■ EXERCISE PROMPT
Go through the material below and report how many lines contain "brick". Give only the number.

■ MATERIAL FOR THIS EXERCISE
========

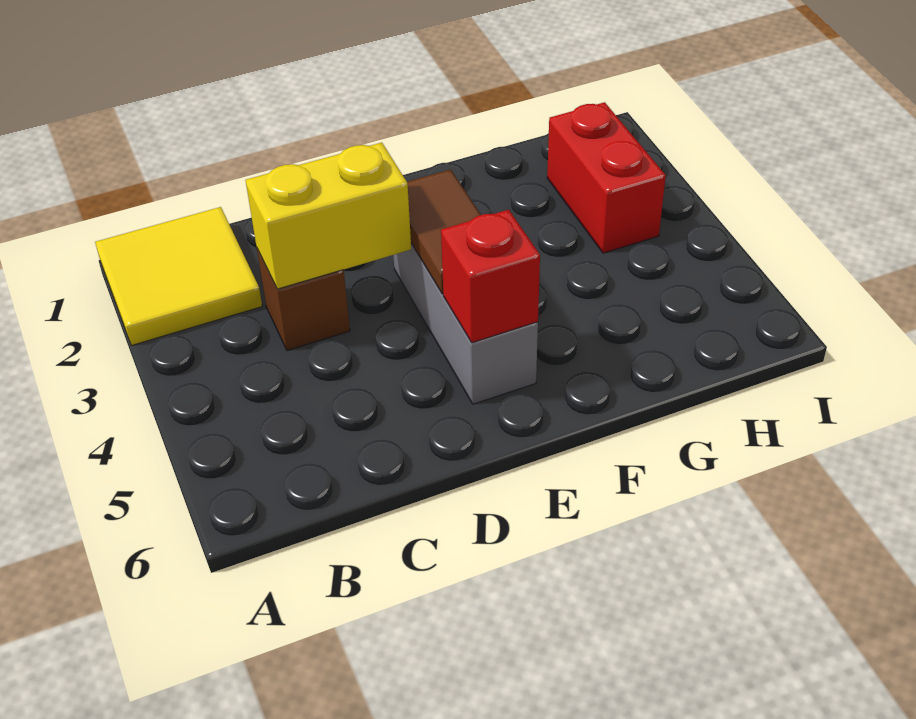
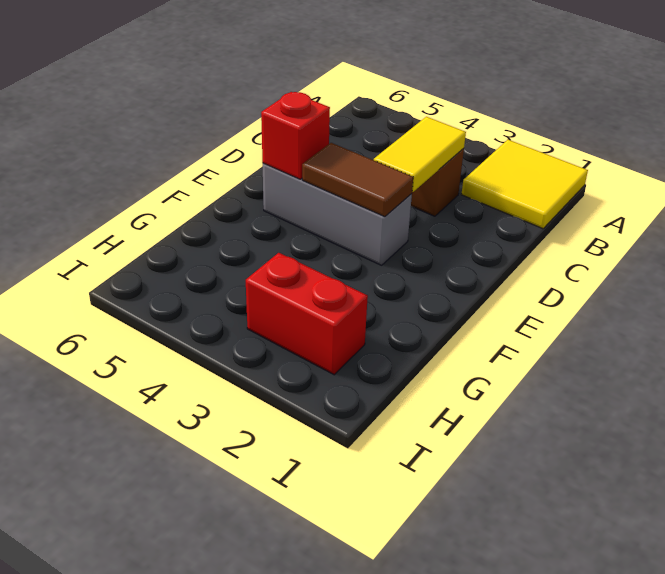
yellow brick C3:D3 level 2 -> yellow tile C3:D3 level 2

========

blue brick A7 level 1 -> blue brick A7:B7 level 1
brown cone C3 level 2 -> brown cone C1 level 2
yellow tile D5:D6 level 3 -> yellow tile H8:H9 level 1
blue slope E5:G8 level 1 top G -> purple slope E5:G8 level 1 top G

========

■ SOLUTION FOR THIS PROBLEM
2